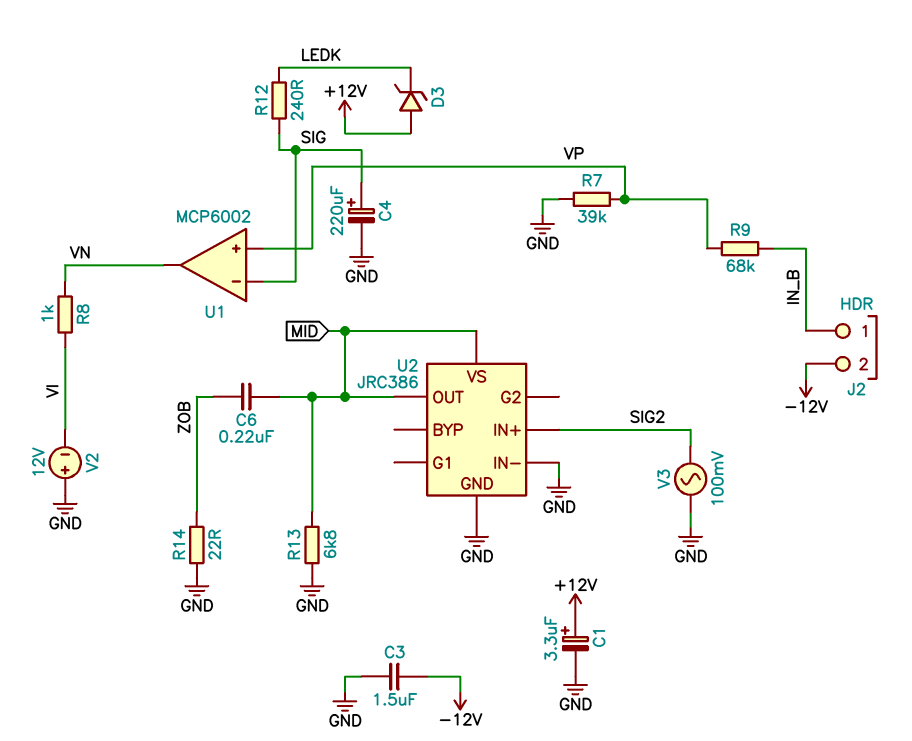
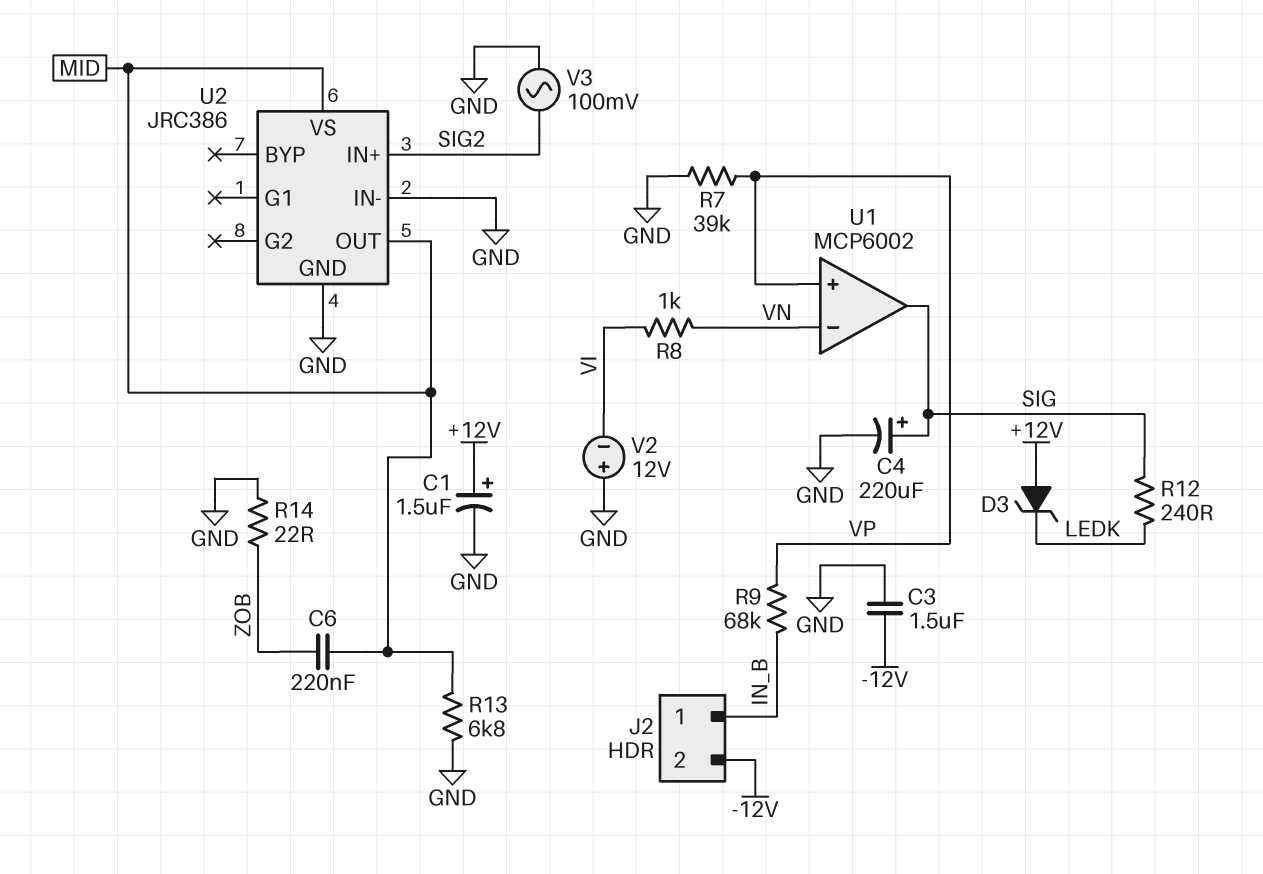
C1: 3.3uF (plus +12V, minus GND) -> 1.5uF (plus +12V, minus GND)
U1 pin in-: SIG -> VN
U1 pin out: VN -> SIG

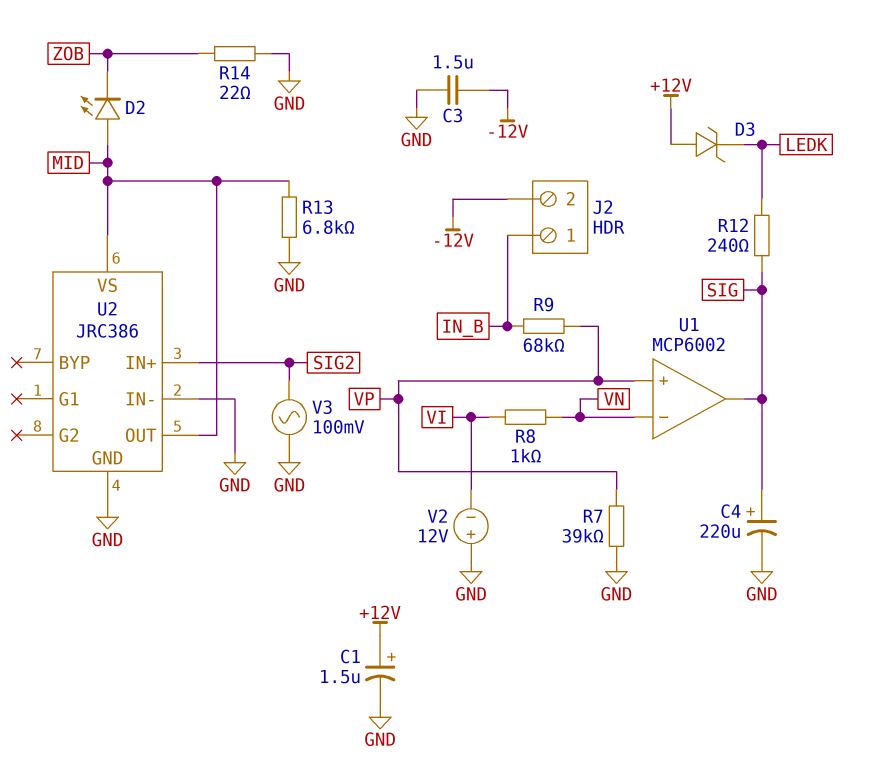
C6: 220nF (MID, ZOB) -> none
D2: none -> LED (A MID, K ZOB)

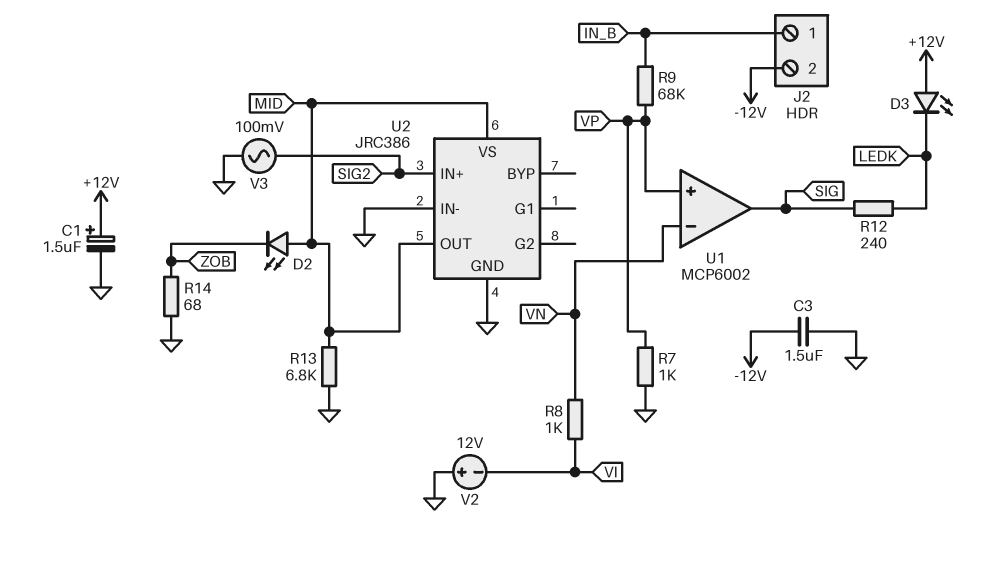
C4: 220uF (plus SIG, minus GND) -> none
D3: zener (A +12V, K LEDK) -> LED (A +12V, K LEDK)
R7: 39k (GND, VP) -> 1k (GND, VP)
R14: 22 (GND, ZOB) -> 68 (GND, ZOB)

☆ ☆ ☆ ☆ ☆

▸ Problem details
Only the lines from the one containing "D2: none -> LED (A MID, K ZOB)" through the final line of the records should be transcribed, exactly and with no pictures.

▸ Answer to this task
D2: none -> LED (A MID, K ZOB)

C4: 220uF (plus SIG, minus GND) -> none
D3: zener (A +12V, K LEDK) -> LED (A +12V, K LEDK)
R7: 39k (GND, VP) -> 1k (GND, VP)
R14: 22 (GND, ZOB) -> 68 (GND, ZOB)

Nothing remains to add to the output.